▶ **Entries provided**

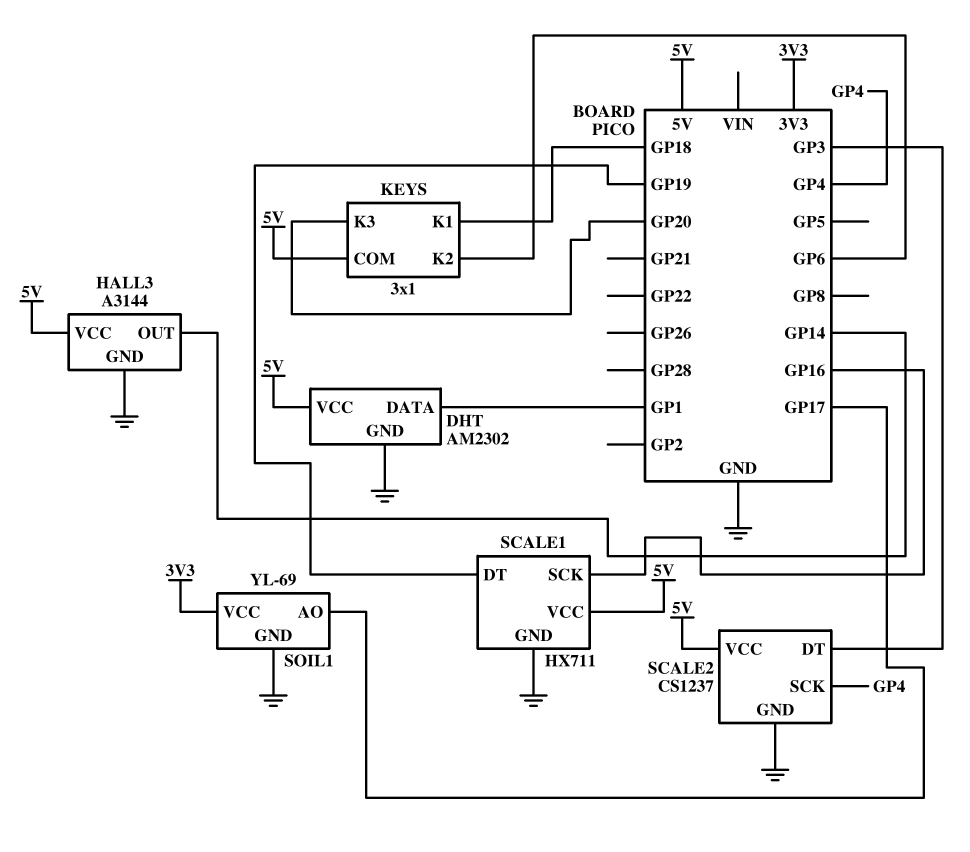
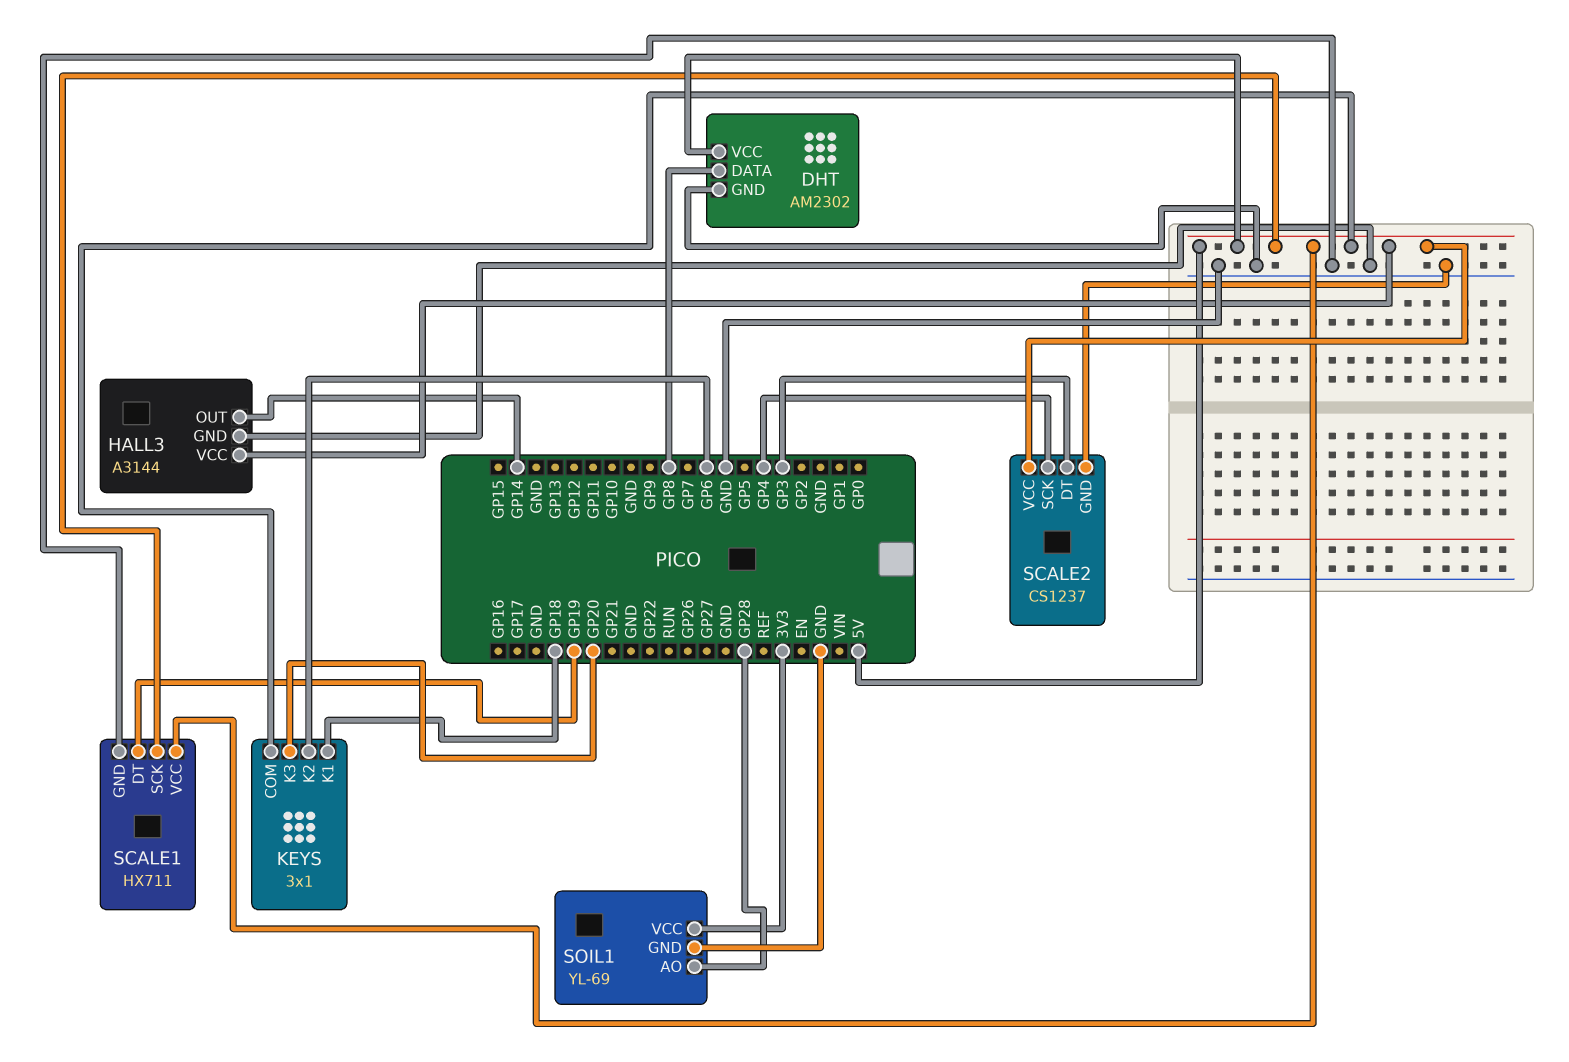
DHT pin DATA: GP1 -> GP8
SCALE1 pin SCK: GP16 -> 5V
SOIL1 pin AO: GP17 -> GP28

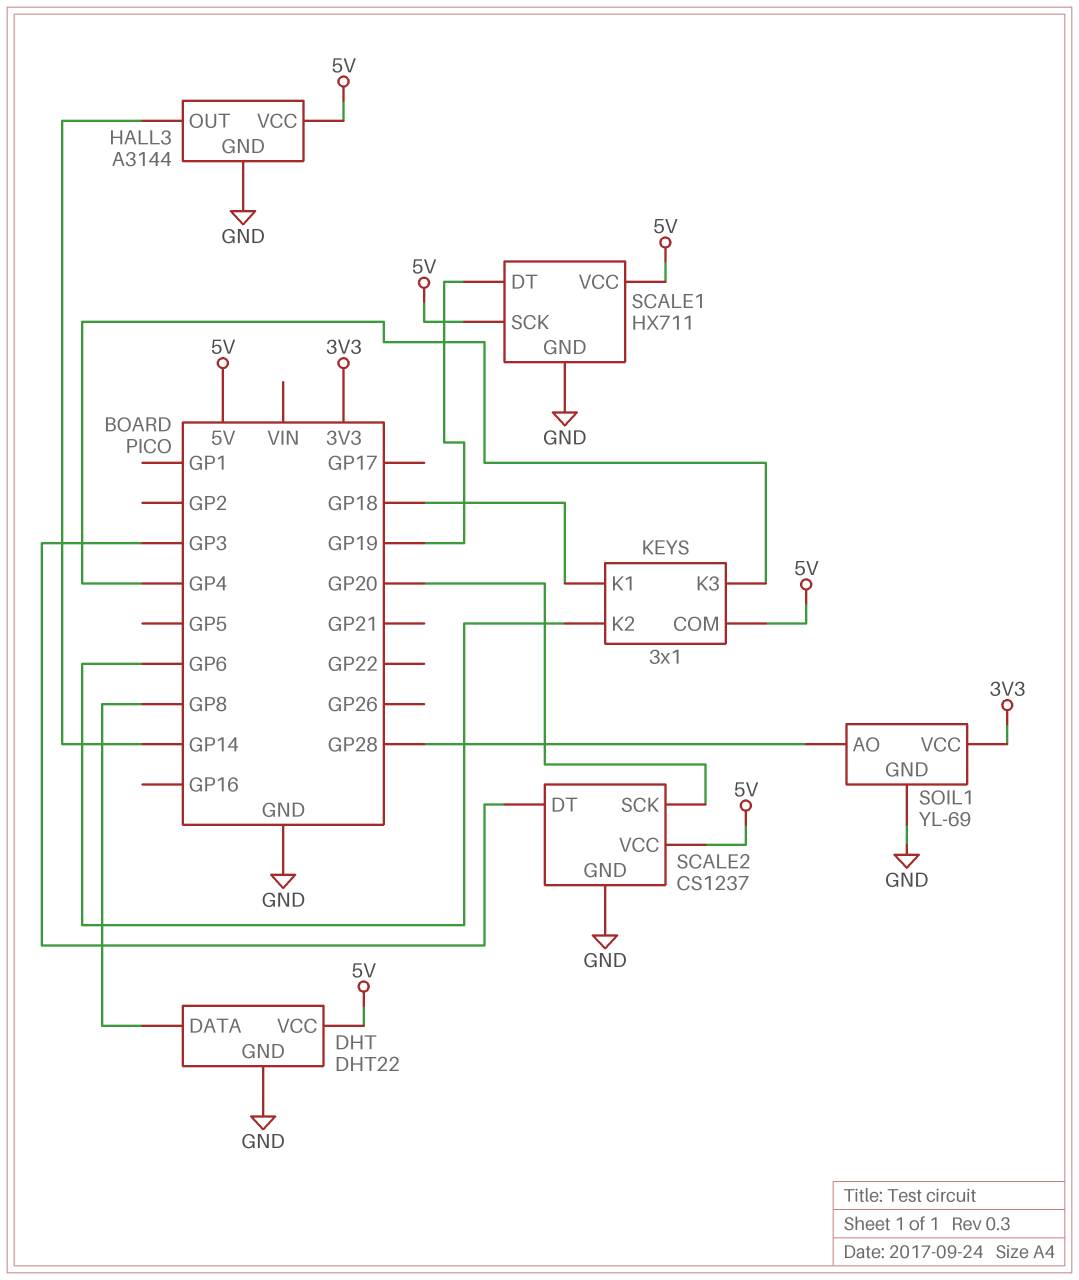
DHT: AM2302 -> DHT22
KEYS pin K3: GP20 -> GP4
SCALE2 pin SCK: GP4 -> GP20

▶ **Exercise requirements**
Please reproduce the entries above exactly, omitting every picture.

▶ **Your solution**
DHT pin DATA: GP1 -> GP8
SCALE1 pin SCK: GP16 -> 5V
SOIL1 pin AO: GP17 -> GP28

DHT: AM2302 -> DHT22
KEYS pin K3: GP20 -> GP4
SCALE2 pin SCK: GP4 -> GP20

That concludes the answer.